__TASK DIRECTIONS__
Your task is to return the listing below word for word, without any of its images.
------------------------------------------------------------
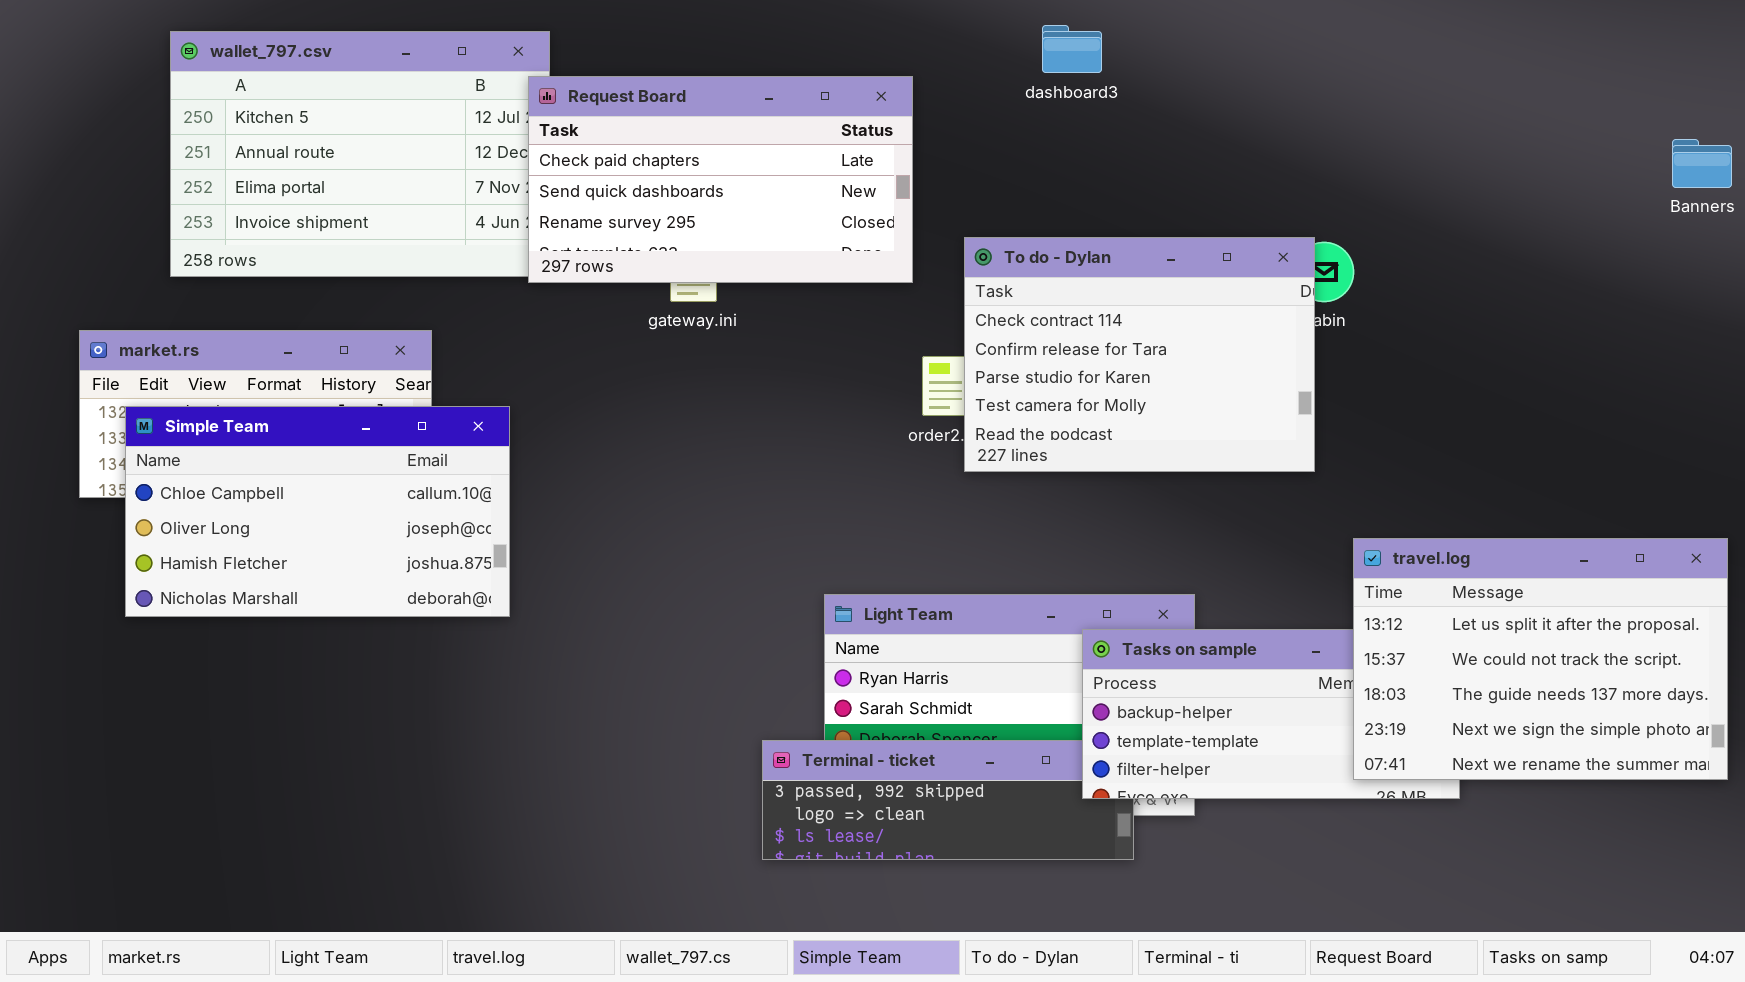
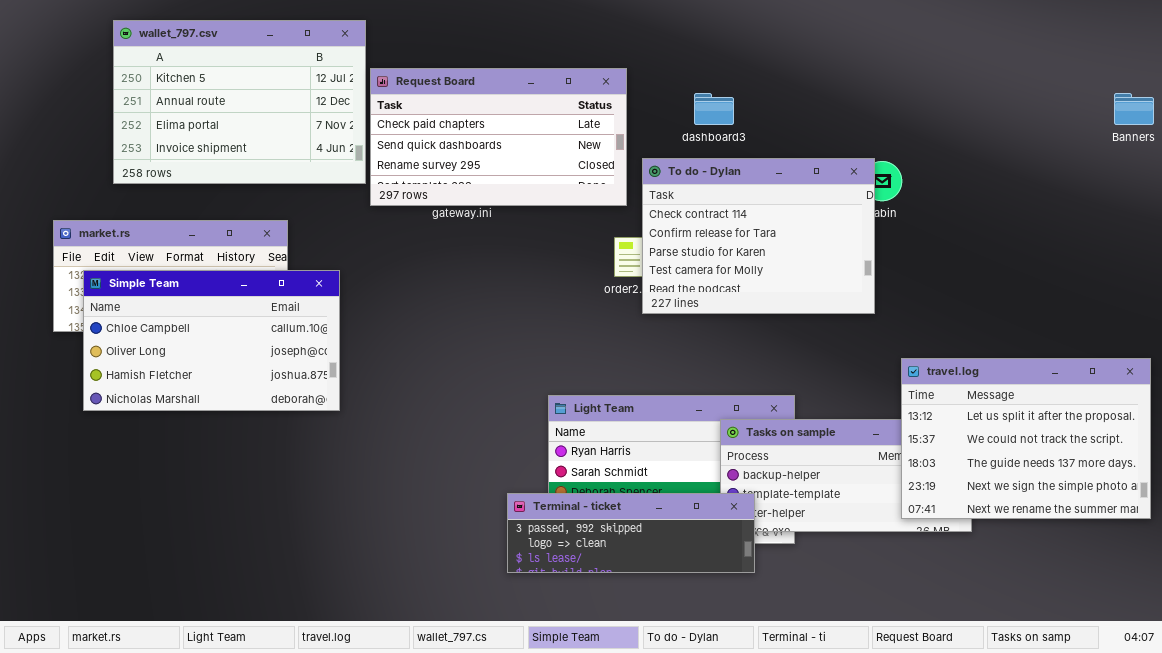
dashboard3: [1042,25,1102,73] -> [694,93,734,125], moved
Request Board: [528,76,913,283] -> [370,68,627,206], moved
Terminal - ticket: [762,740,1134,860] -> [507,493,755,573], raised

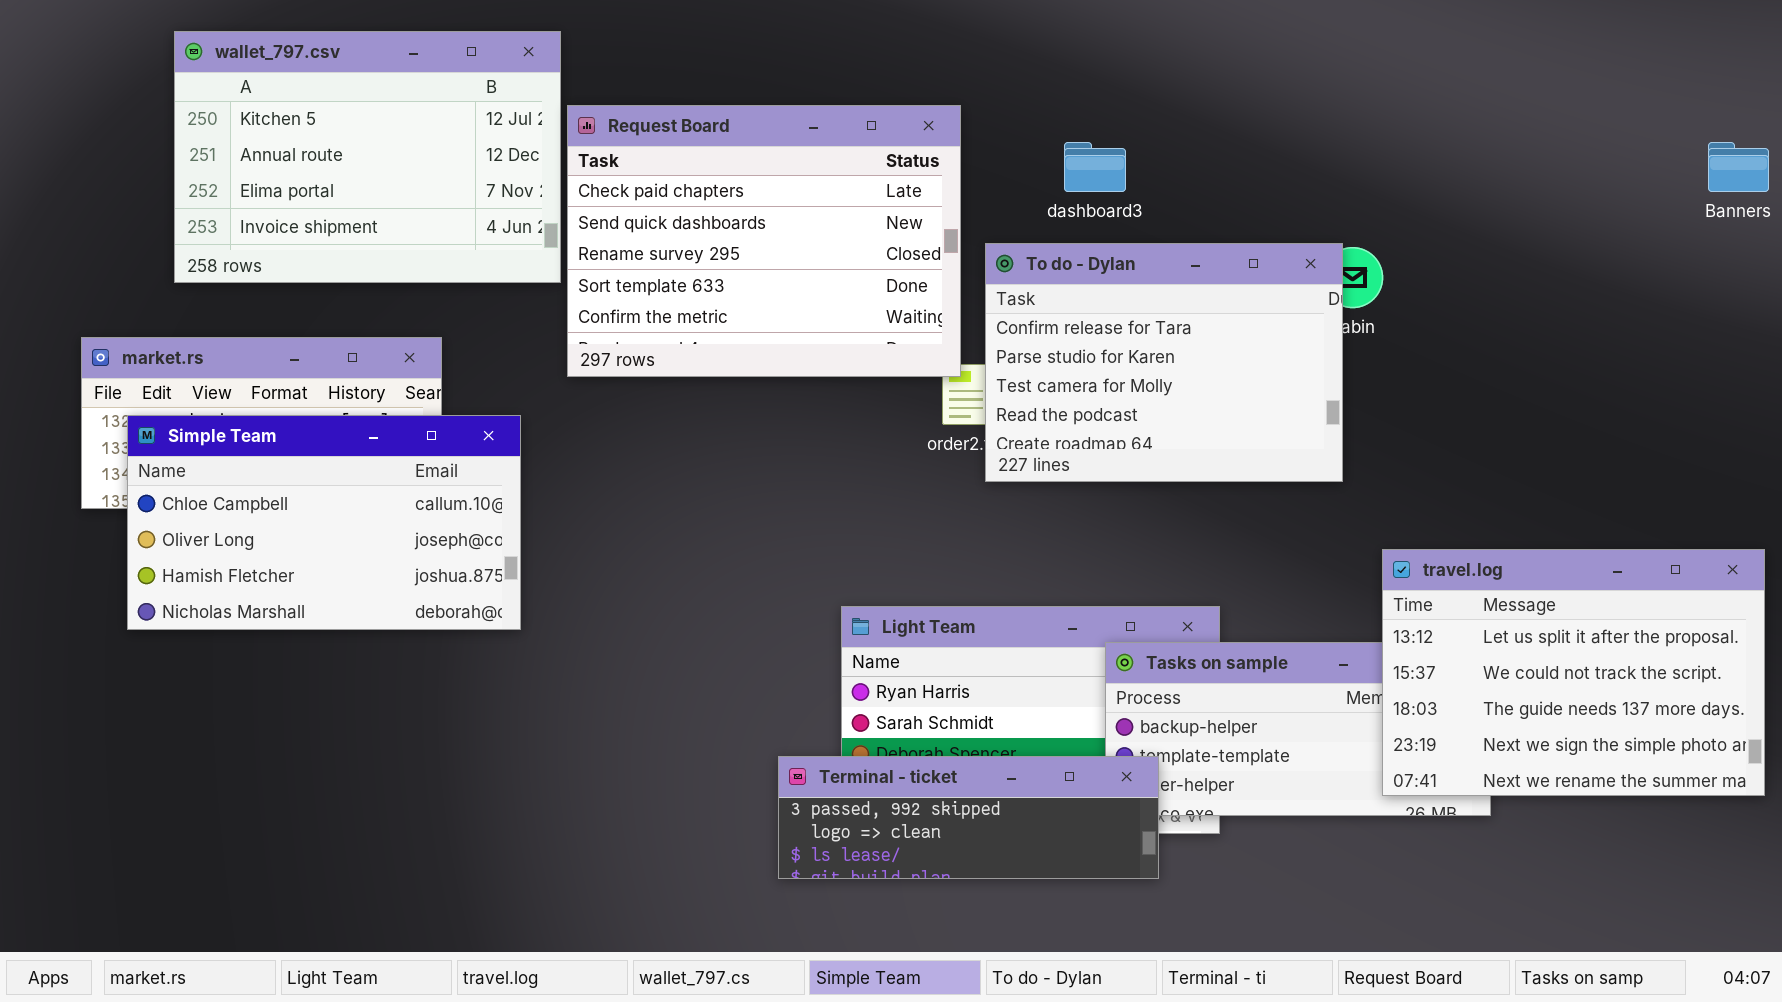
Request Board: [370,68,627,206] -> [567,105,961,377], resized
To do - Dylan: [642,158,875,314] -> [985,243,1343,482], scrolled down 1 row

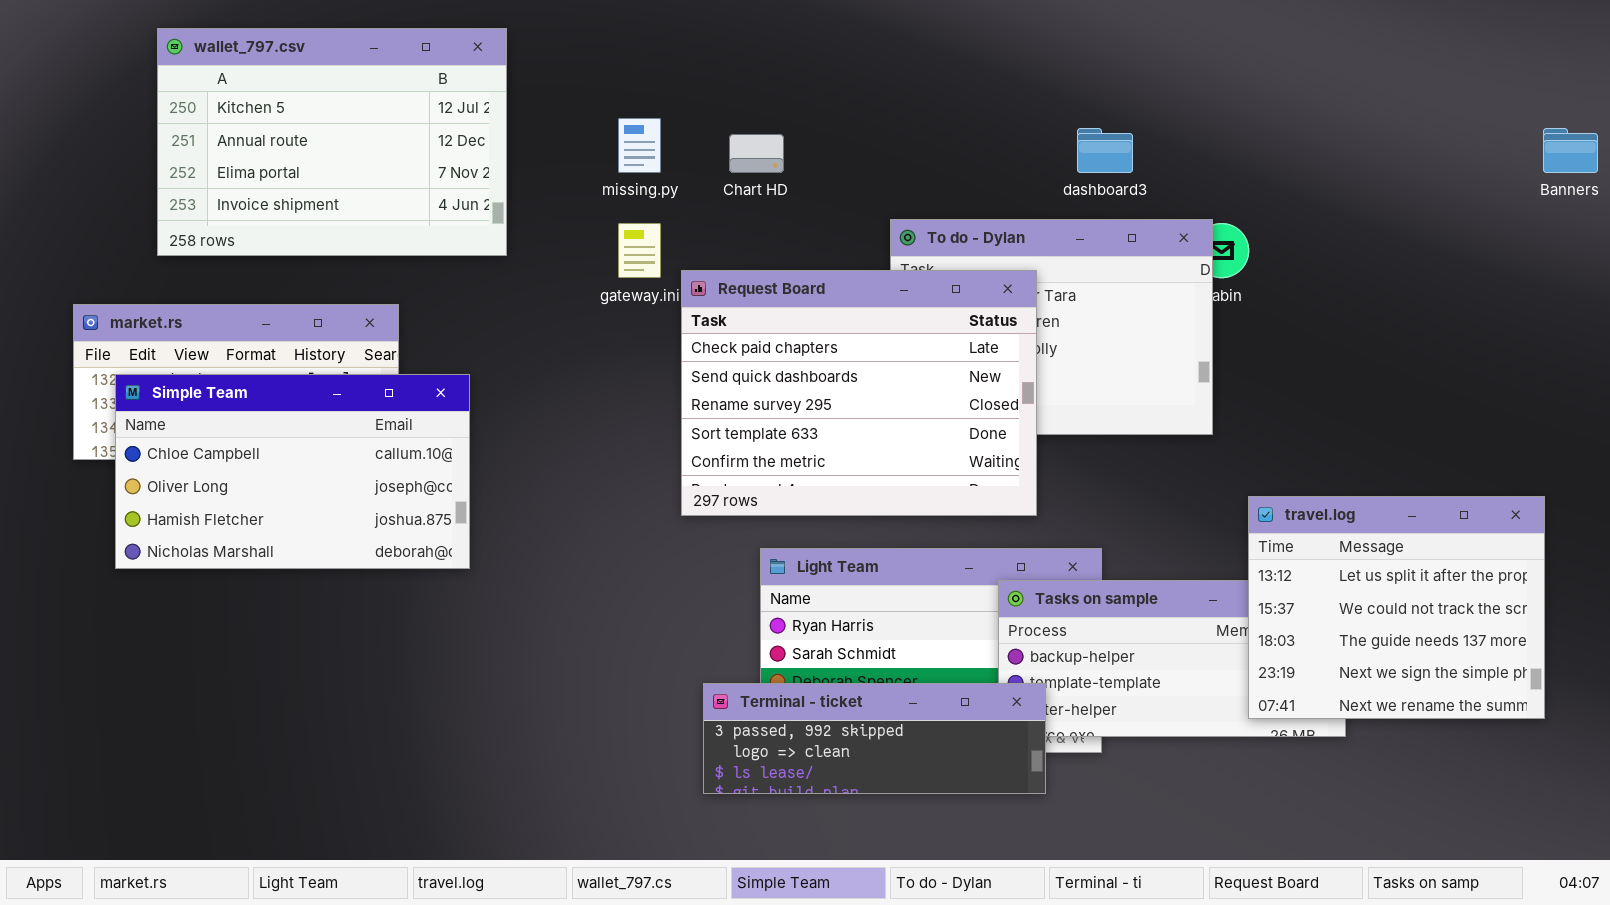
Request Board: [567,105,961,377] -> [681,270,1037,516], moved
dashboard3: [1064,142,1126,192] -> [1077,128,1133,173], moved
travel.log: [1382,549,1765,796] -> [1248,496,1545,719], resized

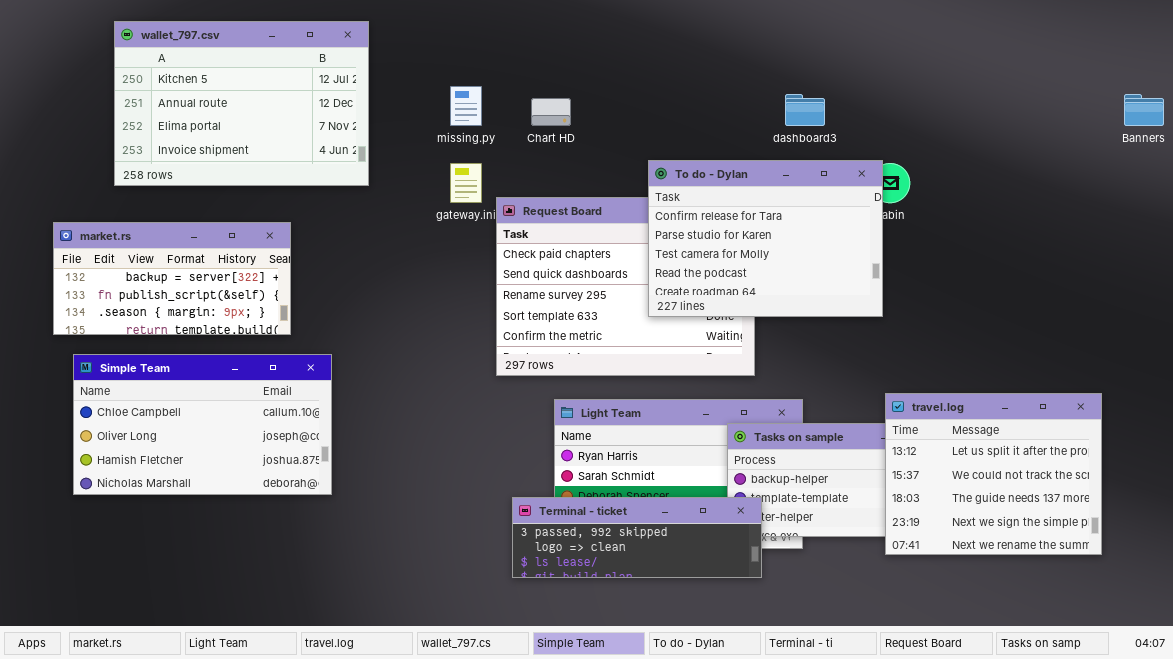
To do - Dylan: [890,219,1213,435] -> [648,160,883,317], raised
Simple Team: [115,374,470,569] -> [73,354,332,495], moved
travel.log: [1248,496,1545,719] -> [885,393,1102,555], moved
------------------------------------------------------------
__WRITTEN RESPONSE__
dashboard3: [1042,25,1102,73] -> [694,93,734,125], moved
Request Board: [528,76,913,283] -> [370,68,627,206], moved
Terminal - ticket: [762,740,1134,860] -> [507,493,755,573], raised

Request Board: [370,68,627,206] -> [567,105,961,377], resized
To do - Dylan: [642,158,875,314] -> [985,243,1343,482], scrolled down 1 row

Request Board: [567,105,961,377] -> [681,270,1037,516], moved
dashboard3: [1064,142,1126,192] -> [1077,128,1133,173], moved
travel.log: [1382,549,1765,796] -> [1248,496,1545,719], resized

To do - Dylan: [890,219,1213,435] -> [648,160,883,317], raised
Simple Team: [115,374,470,569] -> [73,354,332,495], moved
travel.log: [1248,496,1545,719] -> [885,393,1102,555], moved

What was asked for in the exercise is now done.